■ **AIM OF THE EXERCISE**:
Every line below from the one containing "TOF: VL6180X -> VL53L0X" through the one containing "SD2 pin SCK: 11 -> A5" is to be printed exactly, with the pictures omitted.

■ **THE DATA**:
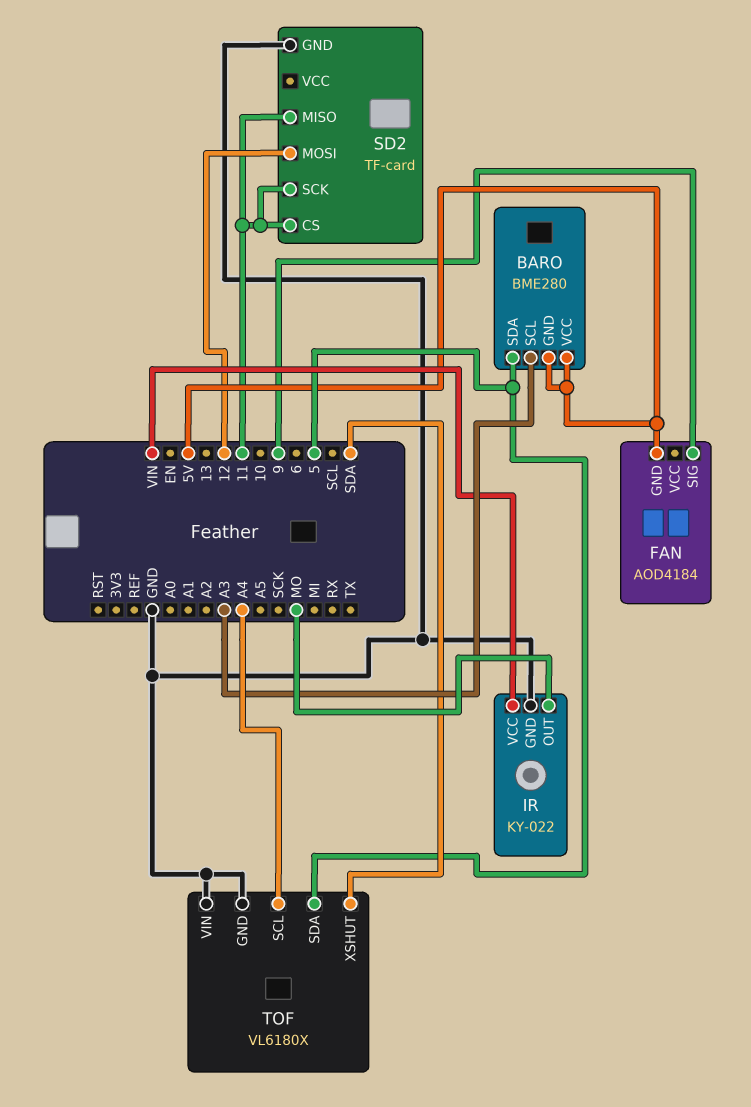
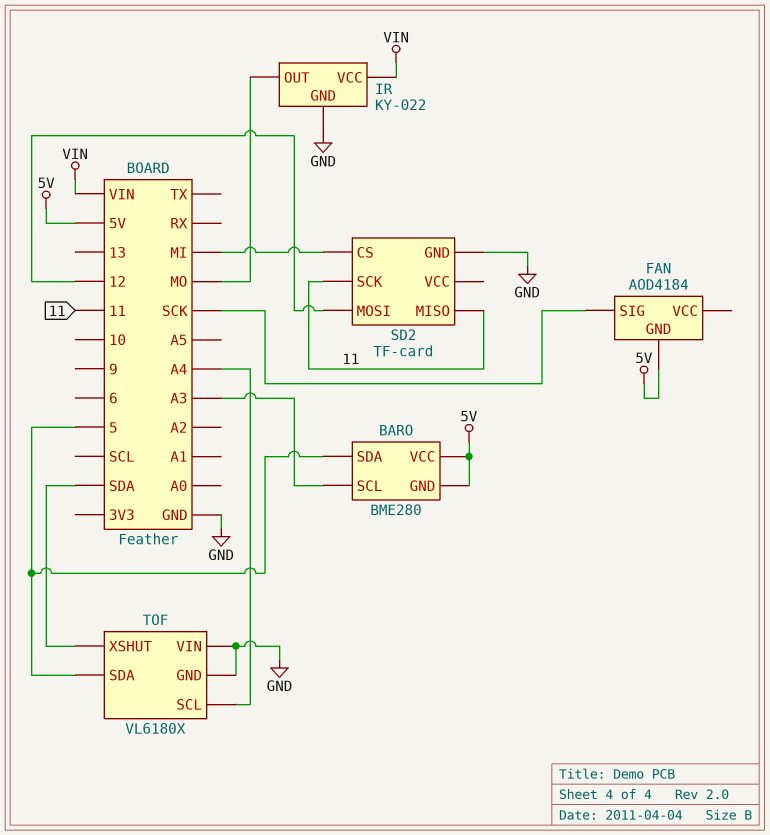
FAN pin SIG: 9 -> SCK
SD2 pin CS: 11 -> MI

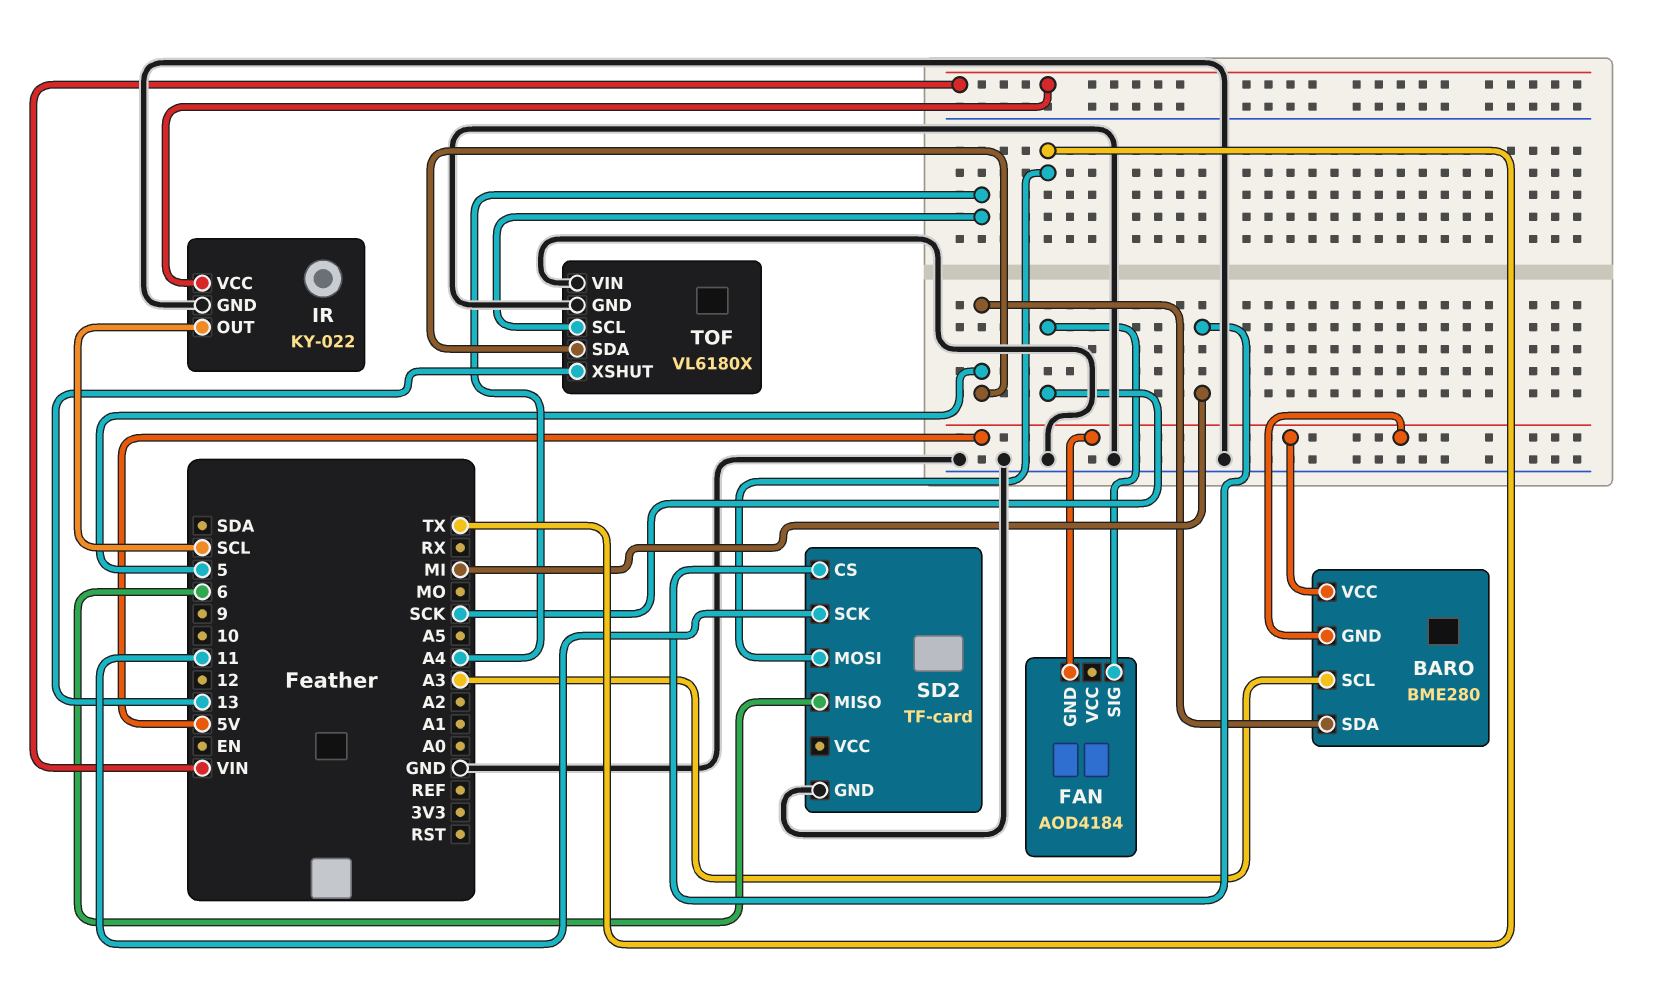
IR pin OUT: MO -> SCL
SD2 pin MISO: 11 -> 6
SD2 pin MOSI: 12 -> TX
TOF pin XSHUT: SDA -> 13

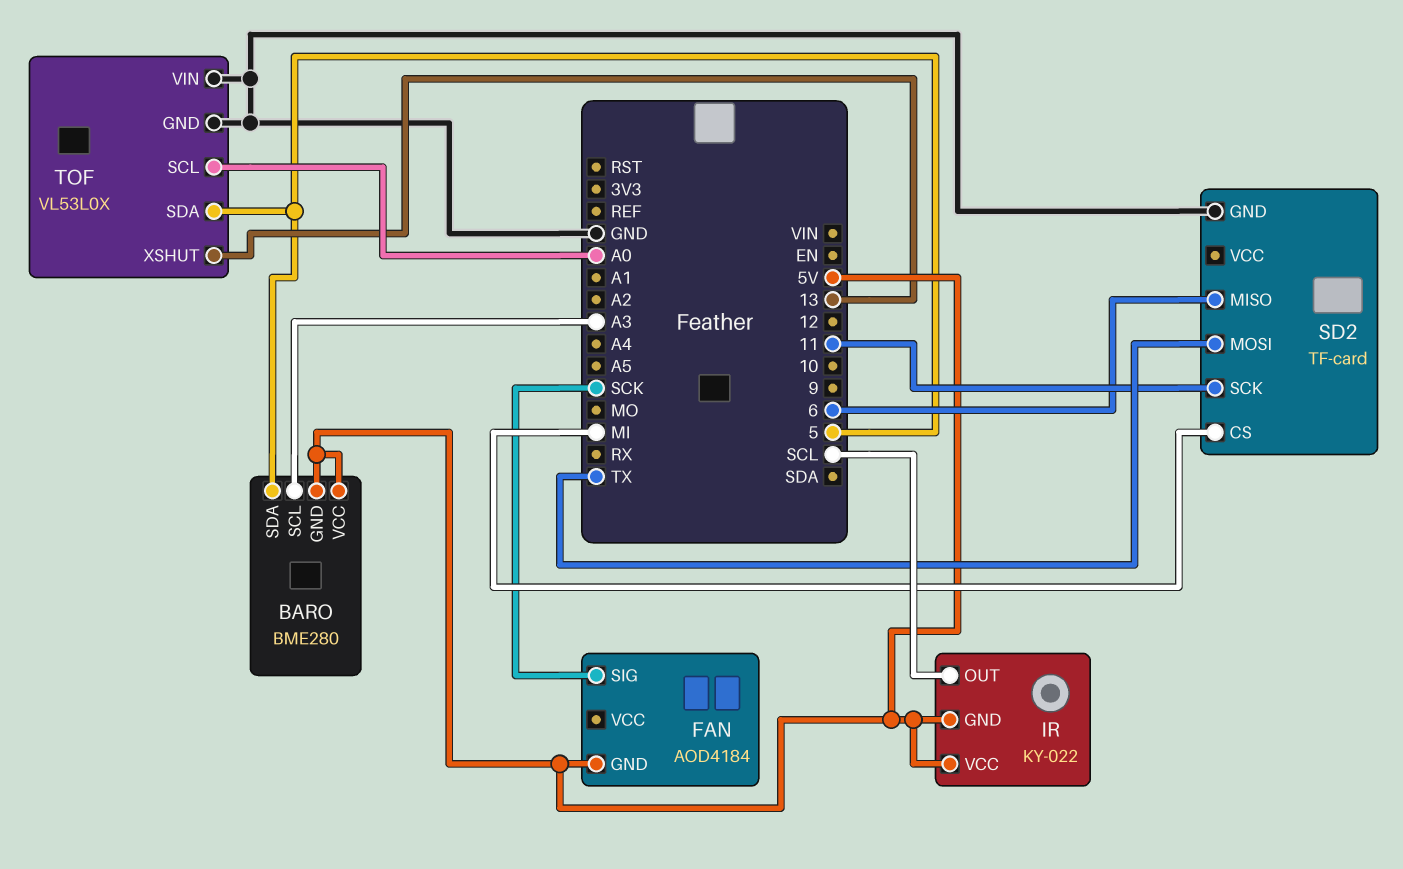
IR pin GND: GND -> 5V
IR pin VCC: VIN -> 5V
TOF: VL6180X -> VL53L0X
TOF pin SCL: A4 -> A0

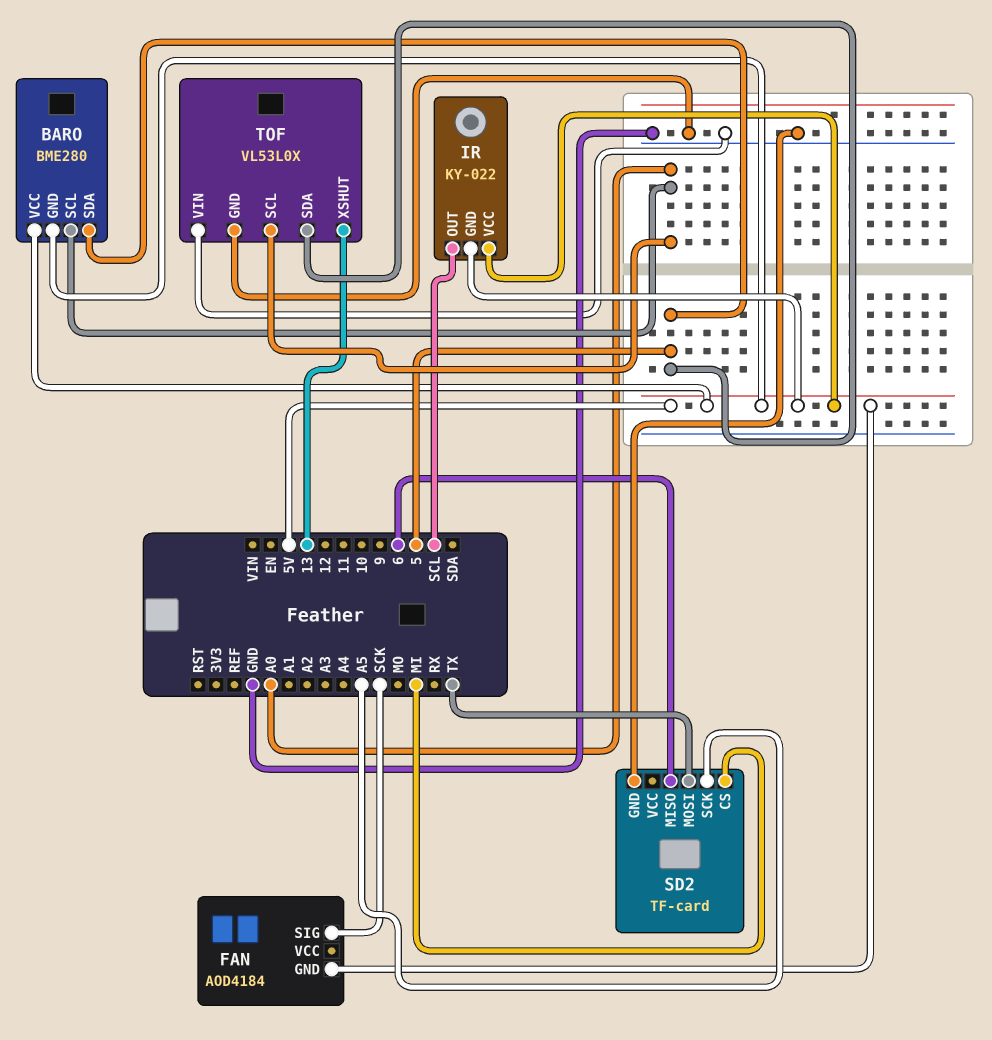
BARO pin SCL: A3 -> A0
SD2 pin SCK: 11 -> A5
--
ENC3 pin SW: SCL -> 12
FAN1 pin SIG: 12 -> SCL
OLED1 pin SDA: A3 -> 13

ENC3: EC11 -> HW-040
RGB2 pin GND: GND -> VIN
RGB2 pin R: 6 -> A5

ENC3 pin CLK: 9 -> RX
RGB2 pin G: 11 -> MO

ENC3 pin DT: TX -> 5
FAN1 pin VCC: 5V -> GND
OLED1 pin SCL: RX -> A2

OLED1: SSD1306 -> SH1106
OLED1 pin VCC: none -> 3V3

■ **EXPECTED ANSWER**:
TOF: VL6180X -> VL53L0X
TOF pin SCL: A4 -> A0

BARO pin SCL: A3 -> A0
SD2 pin SCK: 11 -> A5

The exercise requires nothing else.